Work instruction:
Please repeat every entry exactly as given, apart from dropping the images.

Materials provided:
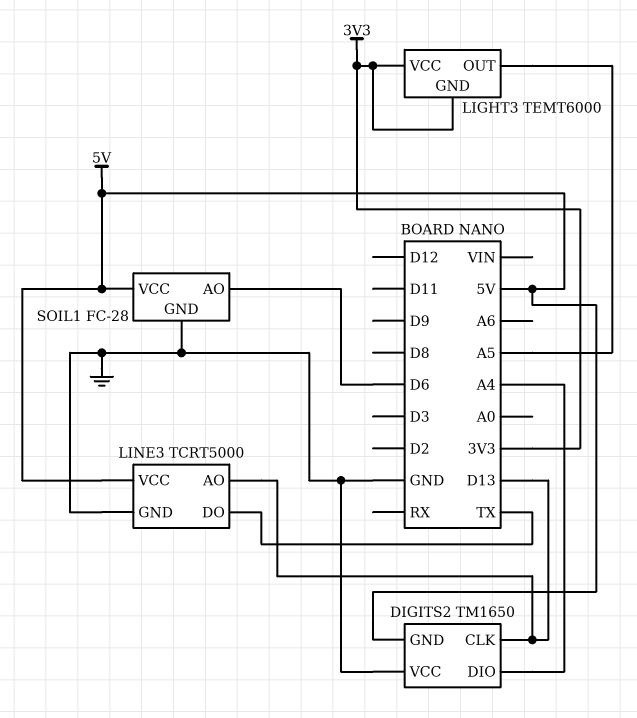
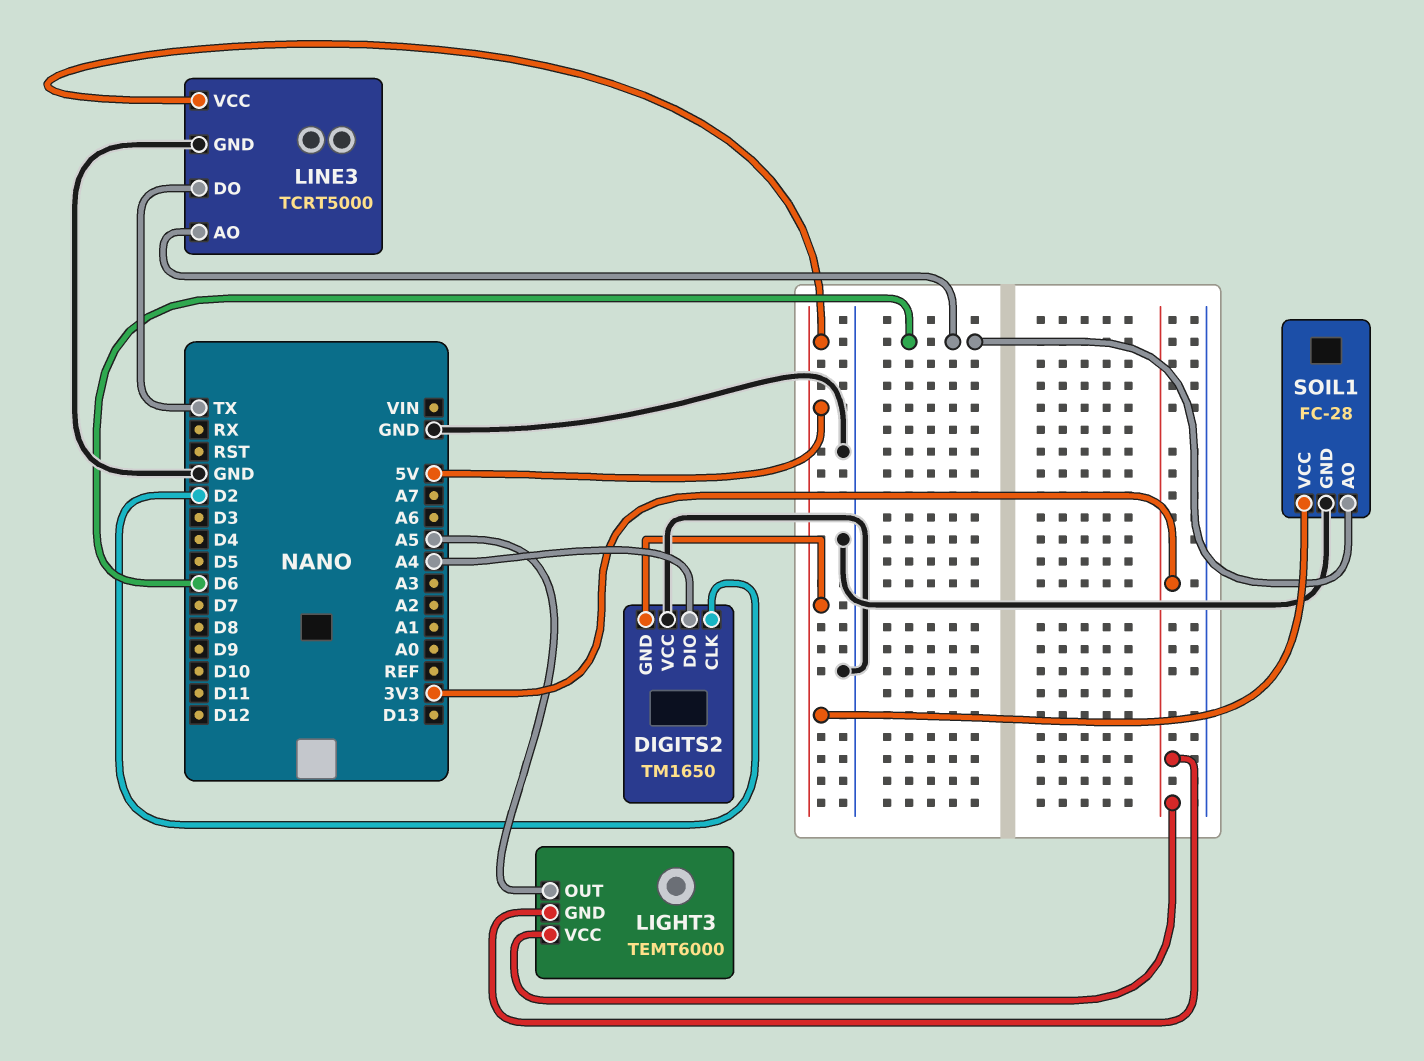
DIGITS2 pin CLK: D13 -> D2
LINE3 pin AO: D13 -> D6

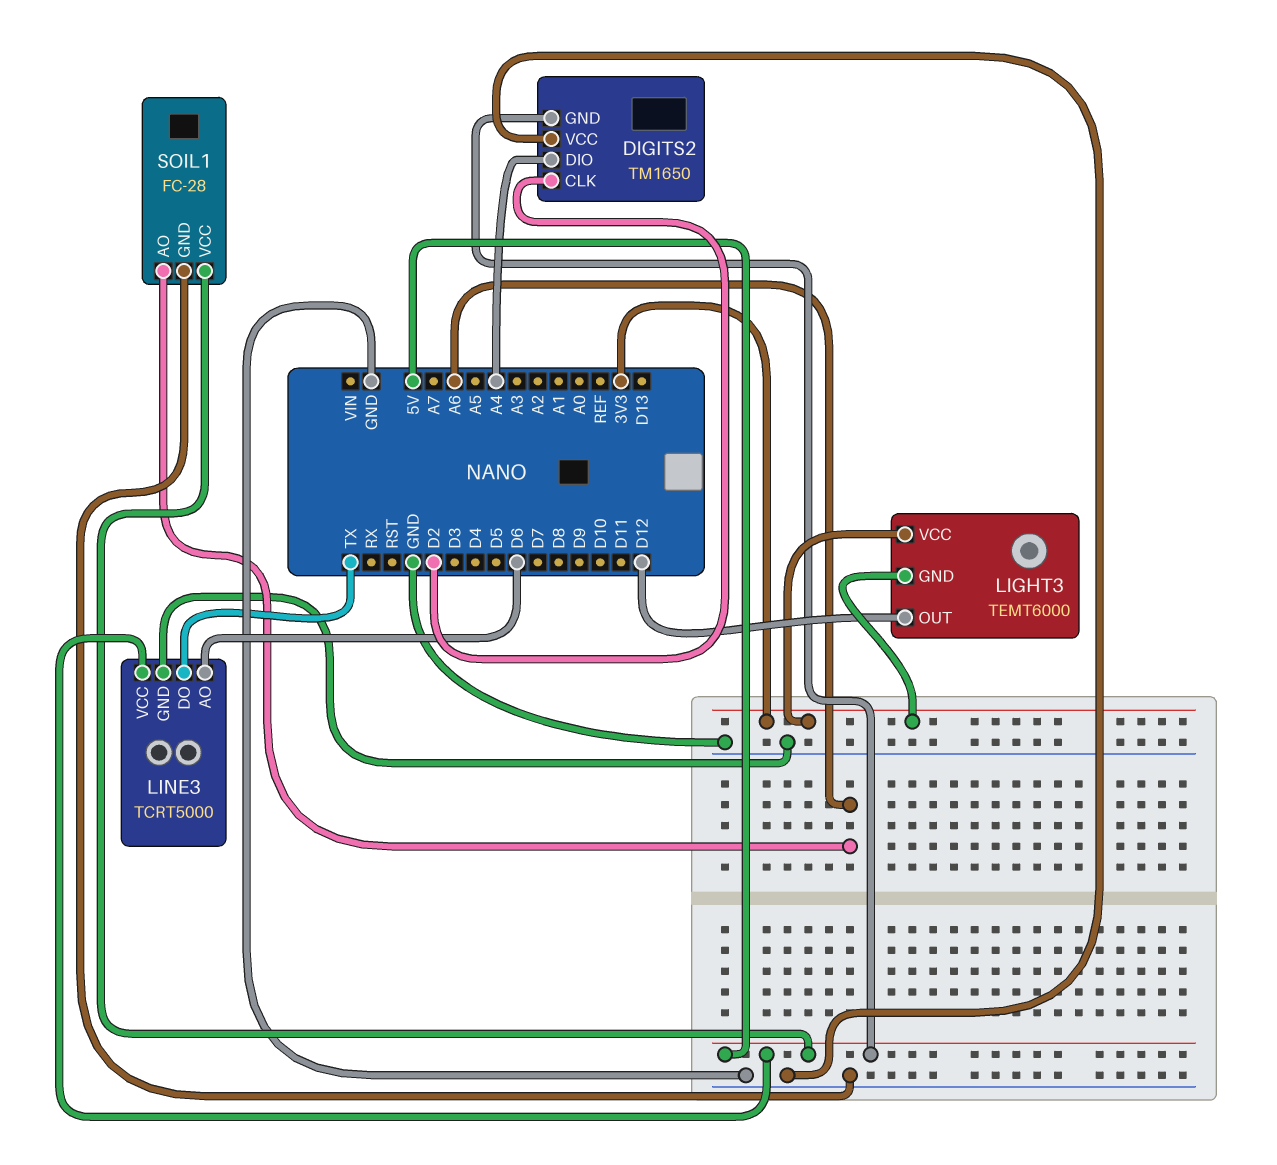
LIGHT3 pin OUT: A5 -> D12
SOIL1 pin AO: D6 -> A6

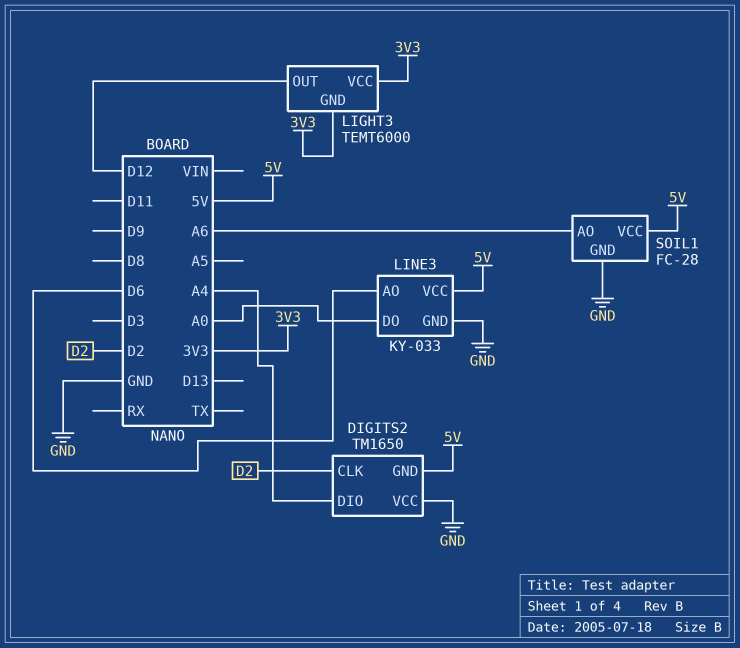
LINE3: TCRT5000 -> KY-033
LINE3 pin DO: TX -> A0

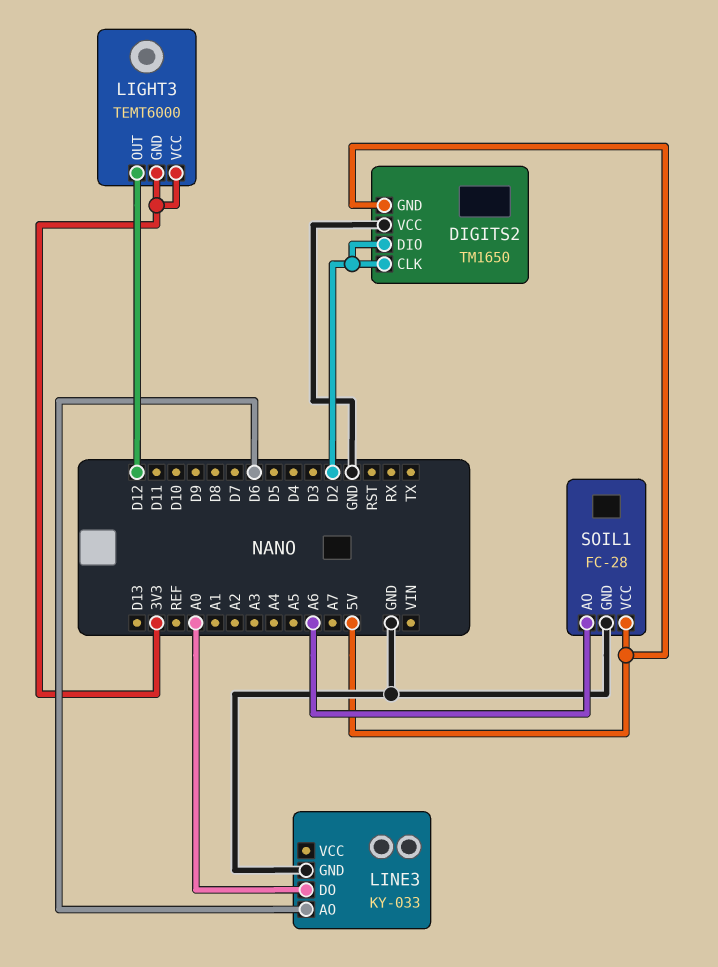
DIGITS2 pin DIO: A4 -> D2
LINE3 pin VCC: 5V -> none

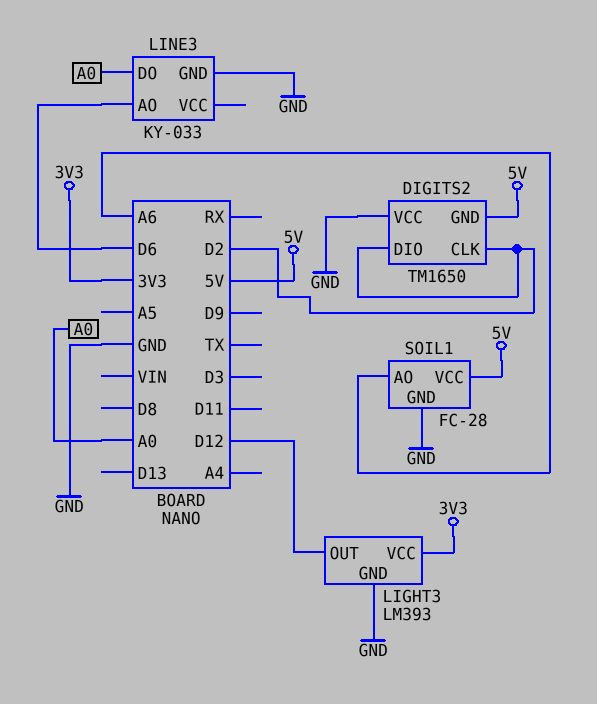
LIGHT3: TEMT6000 -> LM393
LIGHT3 pin GND: 3V3 -> GND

Task answer:
DIGITS2 pin CLK: D13 -> D2
LINE3 pin AO: D13 -> D6

LIGHT3 pin OUT: A5 -> D12
SOIL1 pin AO: D6 -> A6

LINE3: TCRT5000 -> KY-033
LINE3 pin DO: TX -> A0

DIGITS2 pin DIO: A4 -> D2
LINE3 pin VCC: 5V -> none

LIGHT3: TEMT6000 -> LM393
LIGHT3 pin GND: 3V3 -> GND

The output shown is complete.